── Supplied information ──

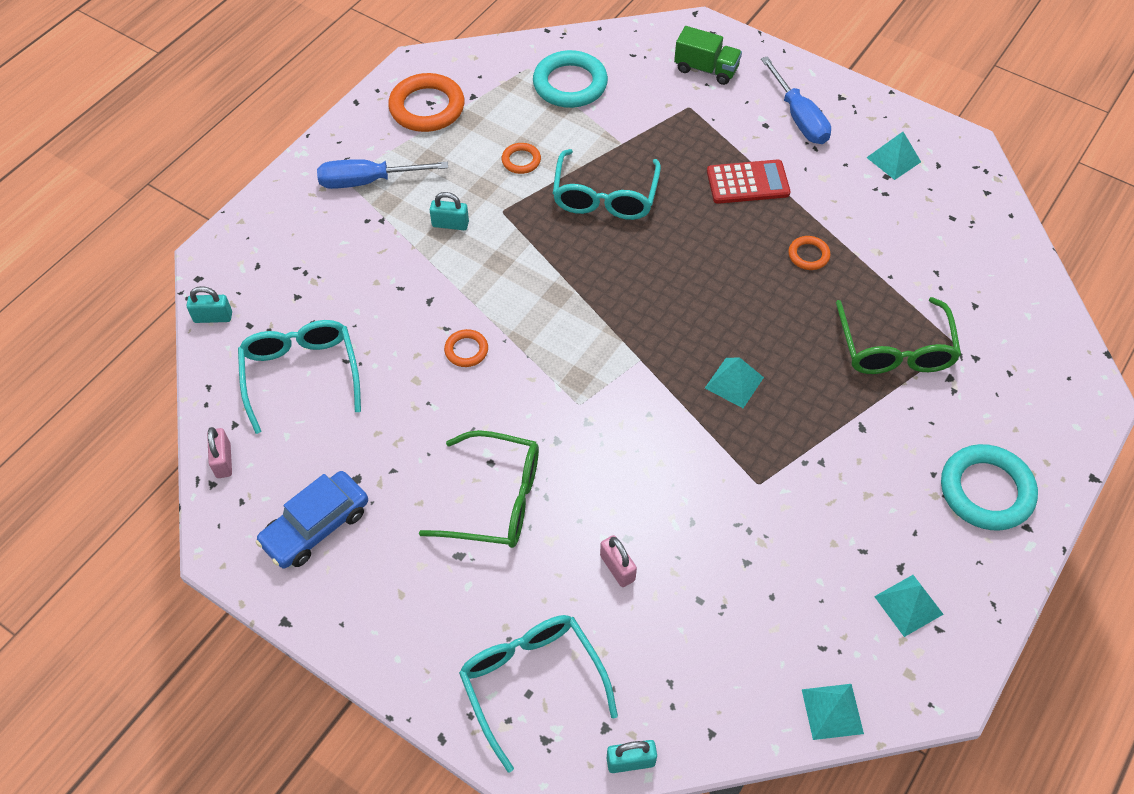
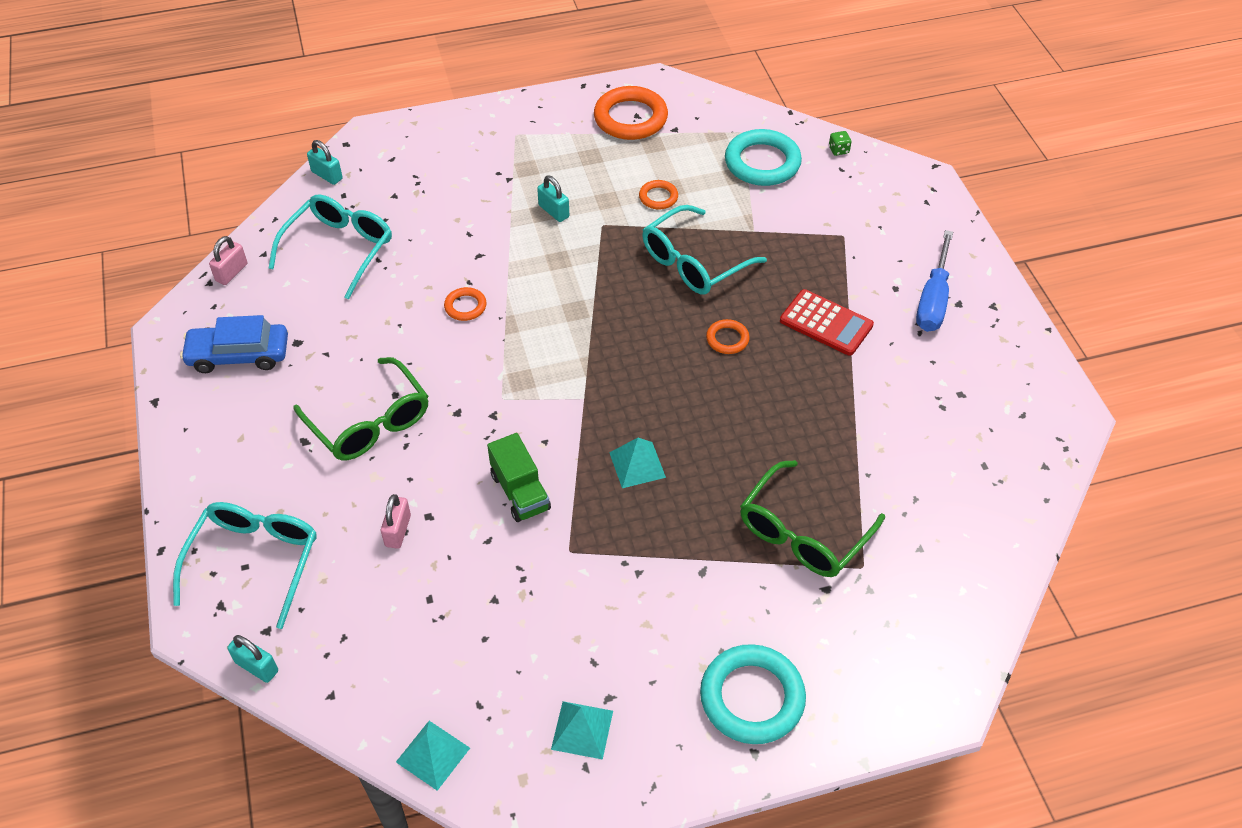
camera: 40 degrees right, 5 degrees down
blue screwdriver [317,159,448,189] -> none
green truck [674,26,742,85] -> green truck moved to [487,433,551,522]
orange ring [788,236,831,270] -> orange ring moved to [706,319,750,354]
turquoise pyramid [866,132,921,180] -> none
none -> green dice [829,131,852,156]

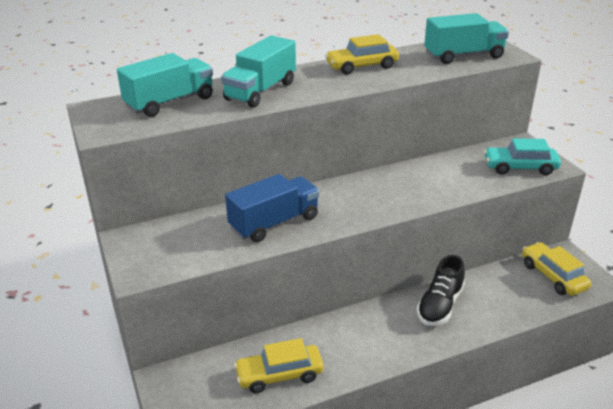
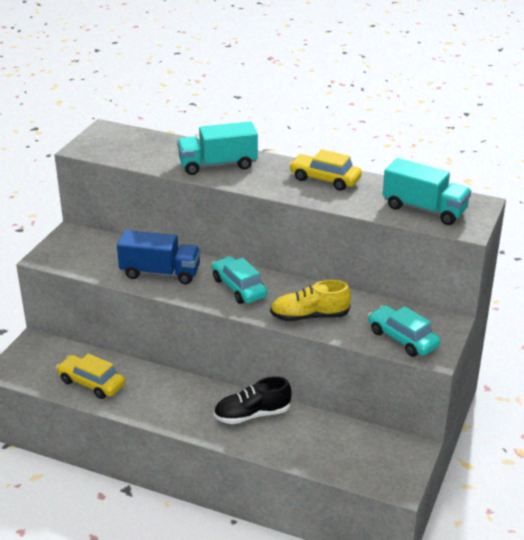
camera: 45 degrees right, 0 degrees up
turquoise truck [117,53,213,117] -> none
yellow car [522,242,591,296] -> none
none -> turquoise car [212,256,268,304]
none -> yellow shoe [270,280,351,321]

───

When you transcribe the lines above, keep every word exact but leave the pictures behind.

__Task solution__:
camera: 40 degrees right, 5 degrees down
blue screwdriver [317,159,448,189] -> none
green truck [674,26,742,85] -> green truck moved to [487,433,551,522]
orange ring [788,236,831,270] -> orange ring moved to [706,319,750,354]
turquoise pyramid [866,132,921,180] -> none
none -> green dice [829,131,852,156]

camera: 45 degrees right, 0 degrees up
turquoise truck [117,53,213,117] -> none
yellow car [522,242,591,296] -> none
none -> turquoise car [212,256,268,304]
none -> yellow shoe [270,280,351,321]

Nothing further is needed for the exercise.